╭─ Extracted entries
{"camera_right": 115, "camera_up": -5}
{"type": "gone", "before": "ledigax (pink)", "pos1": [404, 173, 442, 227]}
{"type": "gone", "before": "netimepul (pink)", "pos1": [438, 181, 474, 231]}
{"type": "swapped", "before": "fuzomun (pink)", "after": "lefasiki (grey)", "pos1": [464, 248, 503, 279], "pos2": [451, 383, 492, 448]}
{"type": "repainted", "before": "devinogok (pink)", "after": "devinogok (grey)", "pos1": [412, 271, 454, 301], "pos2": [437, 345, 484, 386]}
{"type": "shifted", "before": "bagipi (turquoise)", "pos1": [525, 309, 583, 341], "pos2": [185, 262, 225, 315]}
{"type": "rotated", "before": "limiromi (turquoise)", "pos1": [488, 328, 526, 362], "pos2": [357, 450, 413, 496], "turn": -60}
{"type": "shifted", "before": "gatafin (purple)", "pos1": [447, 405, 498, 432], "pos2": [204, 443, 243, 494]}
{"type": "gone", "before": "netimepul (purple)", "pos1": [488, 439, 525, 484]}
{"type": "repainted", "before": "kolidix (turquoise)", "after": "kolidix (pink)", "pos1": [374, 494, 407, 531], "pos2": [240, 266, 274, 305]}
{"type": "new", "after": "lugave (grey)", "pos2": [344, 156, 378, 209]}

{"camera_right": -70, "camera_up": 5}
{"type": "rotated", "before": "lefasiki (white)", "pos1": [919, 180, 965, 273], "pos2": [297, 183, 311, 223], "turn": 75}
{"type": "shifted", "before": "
╰─
╭─ Extracted entries
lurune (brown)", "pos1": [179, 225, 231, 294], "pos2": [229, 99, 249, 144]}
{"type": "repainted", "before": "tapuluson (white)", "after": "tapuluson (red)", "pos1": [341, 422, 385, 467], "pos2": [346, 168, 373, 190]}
╰─
╭─ Extracted entries
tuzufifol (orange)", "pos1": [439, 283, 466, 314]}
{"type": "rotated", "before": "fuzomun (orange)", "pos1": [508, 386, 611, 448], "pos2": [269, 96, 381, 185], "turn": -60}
╰─
• [What you need to do] Across the listing above, report every line where "pink" occurs.

• [Solution to this problem]
{"type": "gone", "before": "ledigax (pink)", "pos1": [404, 173, 442, 227]}
{"type": "gone", "before": "netimepul (pink)", "pos1": [438, 181, 474, 231]}
{"type": "swapped", "before": "fuzomun (pink)", "after": "lefasiki (grey)", "pos1": [464, 248, 503, 279], "pos2": [451, 383, 492, 448]}
{"type": "repainted", "before": "devinogok (pink)", "after": "devinogok (grey)", "pos1": [412, 271, 454, 301], "pos2": [437, 345, 484, 386]}
{"type": "repainted", "before": "kolidix (turquoise)", "after": "kolidix (pink)", "pos1": [374, 494, 407, 531], "pos2": [240, 266, 274, 305]}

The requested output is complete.